> _INPUT RECORDS_
__________________________________________________

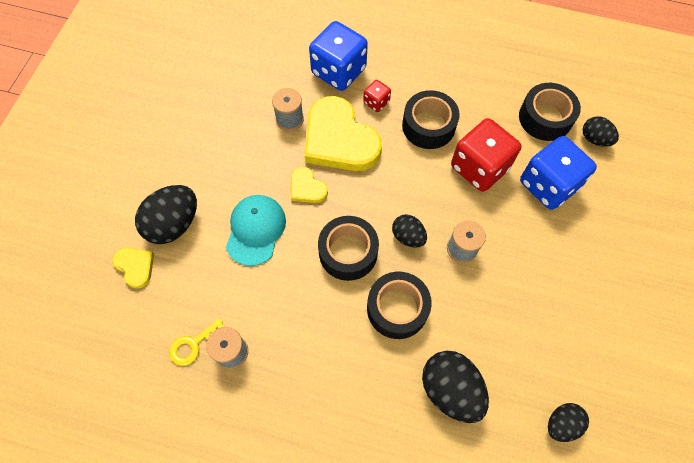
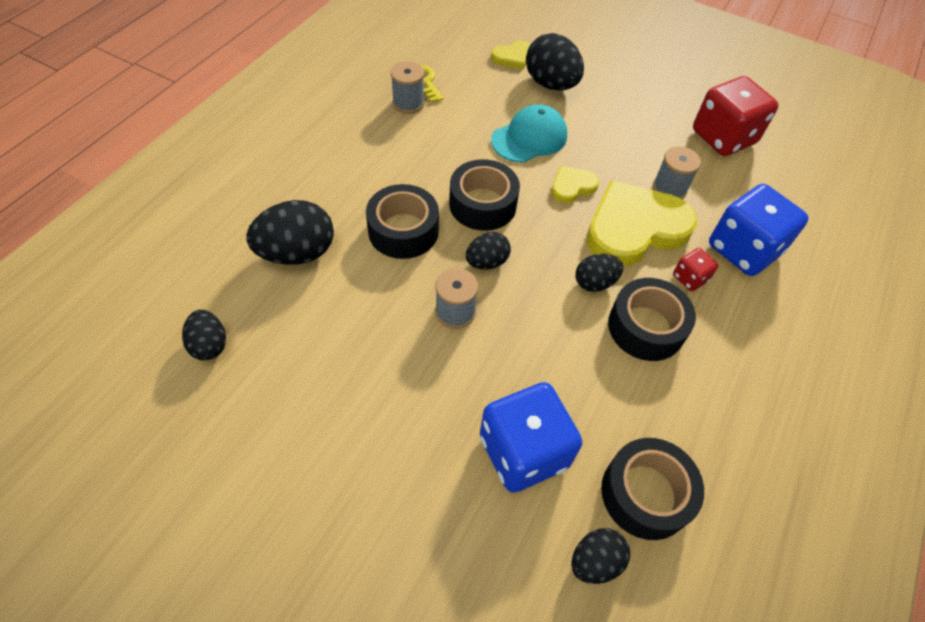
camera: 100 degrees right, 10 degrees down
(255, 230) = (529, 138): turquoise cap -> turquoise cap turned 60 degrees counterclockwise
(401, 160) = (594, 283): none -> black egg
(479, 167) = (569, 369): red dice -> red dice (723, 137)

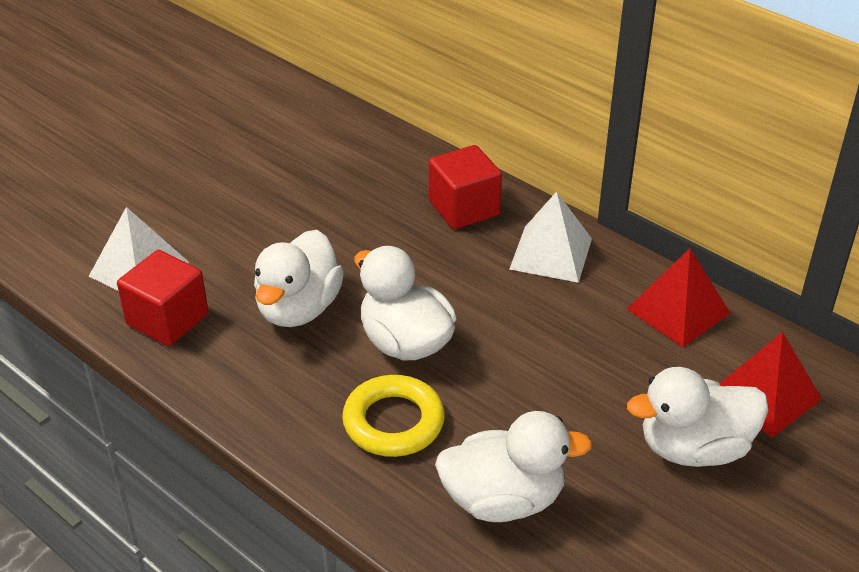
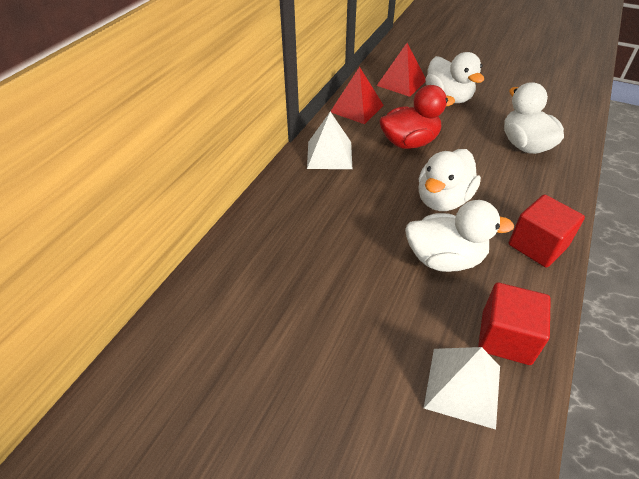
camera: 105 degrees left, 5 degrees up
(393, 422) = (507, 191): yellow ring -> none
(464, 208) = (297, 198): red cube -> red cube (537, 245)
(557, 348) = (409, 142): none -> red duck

__________________________________________________

Only the lines from the one containing "(255, 230) = (529, 138): turquoise" through the final line of the listing should be reproduced, exactly and with no pictures.

> _OUTPUT BELOW_
(255, 230) = (529, 138): turquoise cap -> turquoise cap turned 60 degrees counterclockwise
(401, 160) = (594, 283): none -> black egg
(479, 167) = (569, 369): red dice -> red dice (723, 137)

camera: 105 degrees left, 5 degrees up
(393, 422) = (507, 191): yellow ring -> none
(464, 208) = (297, 198): red cube -> red cube (537, 245)
(557, 348) = (409, 142): none -> red duck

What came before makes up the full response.